┌─ Supplied material

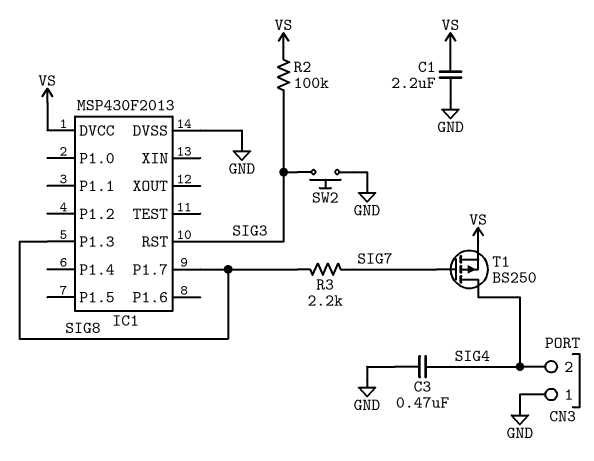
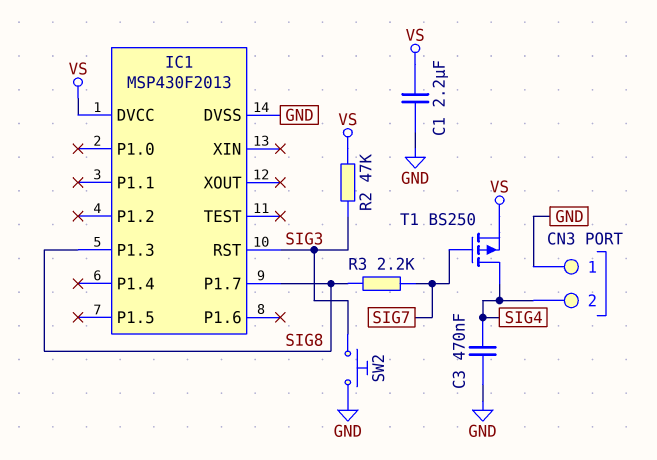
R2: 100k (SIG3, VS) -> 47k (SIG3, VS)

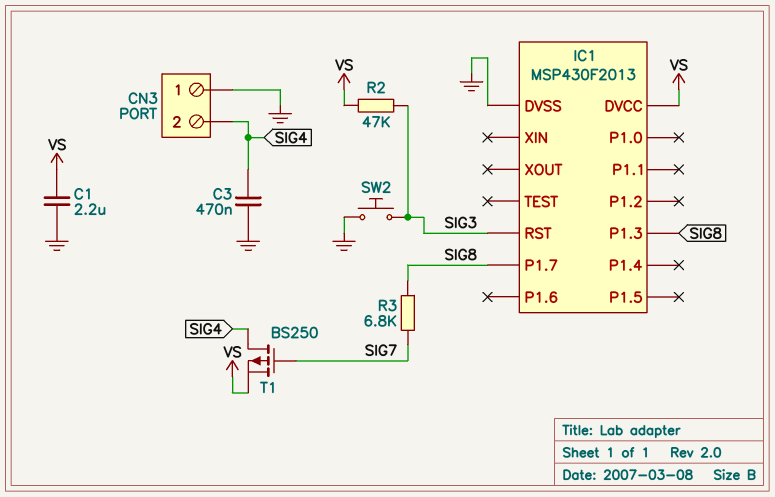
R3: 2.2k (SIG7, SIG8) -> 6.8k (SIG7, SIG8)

└─
┌─ Supplied material

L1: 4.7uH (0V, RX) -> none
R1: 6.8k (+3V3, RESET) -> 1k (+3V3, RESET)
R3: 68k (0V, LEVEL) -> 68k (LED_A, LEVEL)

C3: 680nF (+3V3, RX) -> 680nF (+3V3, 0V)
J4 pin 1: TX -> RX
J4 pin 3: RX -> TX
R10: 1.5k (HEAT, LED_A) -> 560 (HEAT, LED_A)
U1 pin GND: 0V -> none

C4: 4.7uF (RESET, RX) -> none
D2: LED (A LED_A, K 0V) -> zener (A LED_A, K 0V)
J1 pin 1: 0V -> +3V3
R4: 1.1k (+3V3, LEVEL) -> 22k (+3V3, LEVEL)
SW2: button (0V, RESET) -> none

└─
┌─ Supplied material

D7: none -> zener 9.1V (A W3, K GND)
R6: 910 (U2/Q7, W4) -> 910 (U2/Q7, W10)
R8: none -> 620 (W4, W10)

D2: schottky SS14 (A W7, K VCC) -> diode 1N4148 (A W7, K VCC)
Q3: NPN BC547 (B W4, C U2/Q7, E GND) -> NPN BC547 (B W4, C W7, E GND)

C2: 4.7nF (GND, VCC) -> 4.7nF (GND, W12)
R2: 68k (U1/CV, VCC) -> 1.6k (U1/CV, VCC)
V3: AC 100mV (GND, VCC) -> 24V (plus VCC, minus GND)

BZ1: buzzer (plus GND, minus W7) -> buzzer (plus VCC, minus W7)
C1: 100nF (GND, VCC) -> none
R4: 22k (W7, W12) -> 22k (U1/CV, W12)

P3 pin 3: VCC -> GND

└─

Reproduce the lines of the entries above from the one with "D7: none -> zener 9.1V (A W3, K GND)" to the one with "P3 pin 3: VCC -> GND", both included, exactly and without any other line.

Output of the task:
D7: none -> zener 9.1V (A W3, K GND)
R6: 910 (U2/Q7, W4) -> 910 (U2/Q7, W10)
R8: none -> 620 (W4, W10)

D2: schottky SS14 (A W7, K VCC) -> diode 1N4148 (A W7, K VCC)
Q3: NPN BC547 (B W4, C U2/Q7, E GND) -> NPN BC547 (B W4, C W7, E GND)

C2: 4.7nF (GND, VCC) -> 4.7nF (GND, W12)
R2: 68k (U1/CV, VCC) -> 1.6k (U1/CV, VCC)
V3: AC 100mV (GND, VCC) -> 24V (plus VCC, minus GND)

BZ1: buzzer (plus GND, minus W7) -> buzzer (plus VCC, minus W7)
C1: 100nF (GND, VCC) -> none
R4: 22k (W7, W12) -> 22k (U1/CV, W12)

P3 pin 3: VCC -> GND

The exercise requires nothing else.